→ How to complete this task:
Should a line in the entries below contain "road", return that line.
Start of Entries shown
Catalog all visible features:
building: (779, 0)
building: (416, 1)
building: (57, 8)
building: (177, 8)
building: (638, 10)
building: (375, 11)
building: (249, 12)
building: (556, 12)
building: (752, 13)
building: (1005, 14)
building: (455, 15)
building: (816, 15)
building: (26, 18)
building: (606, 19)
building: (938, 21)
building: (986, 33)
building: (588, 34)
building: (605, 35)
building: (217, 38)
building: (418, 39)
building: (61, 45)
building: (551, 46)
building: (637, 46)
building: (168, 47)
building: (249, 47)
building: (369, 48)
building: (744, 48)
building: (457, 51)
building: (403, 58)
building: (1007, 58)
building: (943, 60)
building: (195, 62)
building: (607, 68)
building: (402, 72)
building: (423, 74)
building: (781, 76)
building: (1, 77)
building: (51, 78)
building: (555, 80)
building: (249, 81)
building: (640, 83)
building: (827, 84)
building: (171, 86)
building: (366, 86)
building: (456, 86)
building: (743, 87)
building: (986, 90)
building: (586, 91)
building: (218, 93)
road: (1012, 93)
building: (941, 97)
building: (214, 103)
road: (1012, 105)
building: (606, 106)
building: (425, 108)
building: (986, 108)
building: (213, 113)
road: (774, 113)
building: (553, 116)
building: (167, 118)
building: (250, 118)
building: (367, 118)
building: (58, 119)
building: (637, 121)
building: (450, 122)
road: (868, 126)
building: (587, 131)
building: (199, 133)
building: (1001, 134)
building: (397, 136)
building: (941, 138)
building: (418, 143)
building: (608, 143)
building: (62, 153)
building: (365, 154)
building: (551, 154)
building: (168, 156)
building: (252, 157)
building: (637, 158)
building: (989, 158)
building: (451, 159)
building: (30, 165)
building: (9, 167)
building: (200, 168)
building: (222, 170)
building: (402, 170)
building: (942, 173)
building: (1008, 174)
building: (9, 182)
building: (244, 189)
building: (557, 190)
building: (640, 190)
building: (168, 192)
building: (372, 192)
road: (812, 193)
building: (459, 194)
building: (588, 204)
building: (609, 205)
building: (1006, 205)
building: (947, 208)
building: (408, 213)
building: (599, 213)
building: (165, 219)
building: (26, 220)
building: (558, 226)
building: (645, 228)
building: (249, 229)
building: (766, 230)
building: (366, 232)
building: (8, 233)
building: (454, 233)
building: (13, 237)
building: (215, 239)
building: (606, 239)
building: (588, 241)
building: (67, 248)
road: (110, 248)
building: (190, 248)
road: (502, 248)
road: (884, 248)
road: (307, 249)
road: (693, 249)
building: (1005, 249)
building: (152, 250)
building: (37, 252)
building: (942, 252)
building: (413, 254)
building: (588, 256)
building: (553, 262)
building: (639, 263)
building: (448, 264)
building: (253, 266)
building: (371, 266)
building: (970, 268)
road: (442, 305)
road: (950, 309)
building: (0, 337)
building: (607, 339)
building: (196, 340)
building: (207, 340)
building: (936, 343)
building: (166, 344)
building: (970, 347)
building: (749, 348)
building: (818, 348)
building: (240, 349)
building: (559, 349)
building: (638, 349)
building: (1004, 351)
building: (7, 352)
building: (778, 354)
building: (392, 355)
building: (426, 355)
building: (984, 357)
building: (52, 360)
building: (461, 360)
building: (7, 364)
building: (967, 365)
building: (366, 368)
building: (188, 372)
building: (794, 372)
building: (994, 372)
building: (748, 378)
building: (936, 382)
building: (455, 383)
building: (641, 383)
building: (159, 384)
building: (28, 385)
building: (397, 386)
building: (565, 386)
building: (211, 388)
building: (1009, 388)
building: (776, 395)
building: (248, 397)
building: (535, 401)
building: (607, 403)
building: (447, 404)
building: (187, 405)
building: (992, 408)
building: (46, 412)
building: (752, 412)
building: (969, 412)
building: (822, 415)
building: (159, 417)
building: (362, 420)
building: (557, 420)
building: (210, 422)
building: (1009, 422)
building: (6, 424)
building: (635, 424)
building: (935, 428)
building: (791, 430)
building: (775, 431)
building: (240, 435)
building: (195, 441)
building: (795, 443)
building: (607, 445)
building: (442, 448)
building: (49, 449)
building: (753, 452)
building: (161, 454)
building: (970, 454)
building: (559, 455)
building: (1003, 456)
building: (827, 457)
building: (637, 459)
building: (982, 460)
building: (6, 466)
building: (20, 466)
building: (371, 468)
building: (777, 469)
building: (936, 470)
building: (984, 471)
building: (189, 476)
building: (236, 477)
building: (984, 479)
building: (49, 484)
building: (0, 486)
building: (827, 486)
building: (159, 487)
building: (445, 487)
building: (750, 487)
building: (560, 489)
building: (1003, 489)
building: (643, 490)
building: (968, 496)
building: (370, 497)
End of Entries shown
→ Problem solution:
road: (1012, 93)
road: (1012, 105)
road: (774, 113)
road: (868, 126)
road: (812, 193)
road: (110, 248)
road: (502, 248)
road: (884, 248)
road: (307, 249)
road: (693, 249)
road: (442, 305)
road: (950, 309)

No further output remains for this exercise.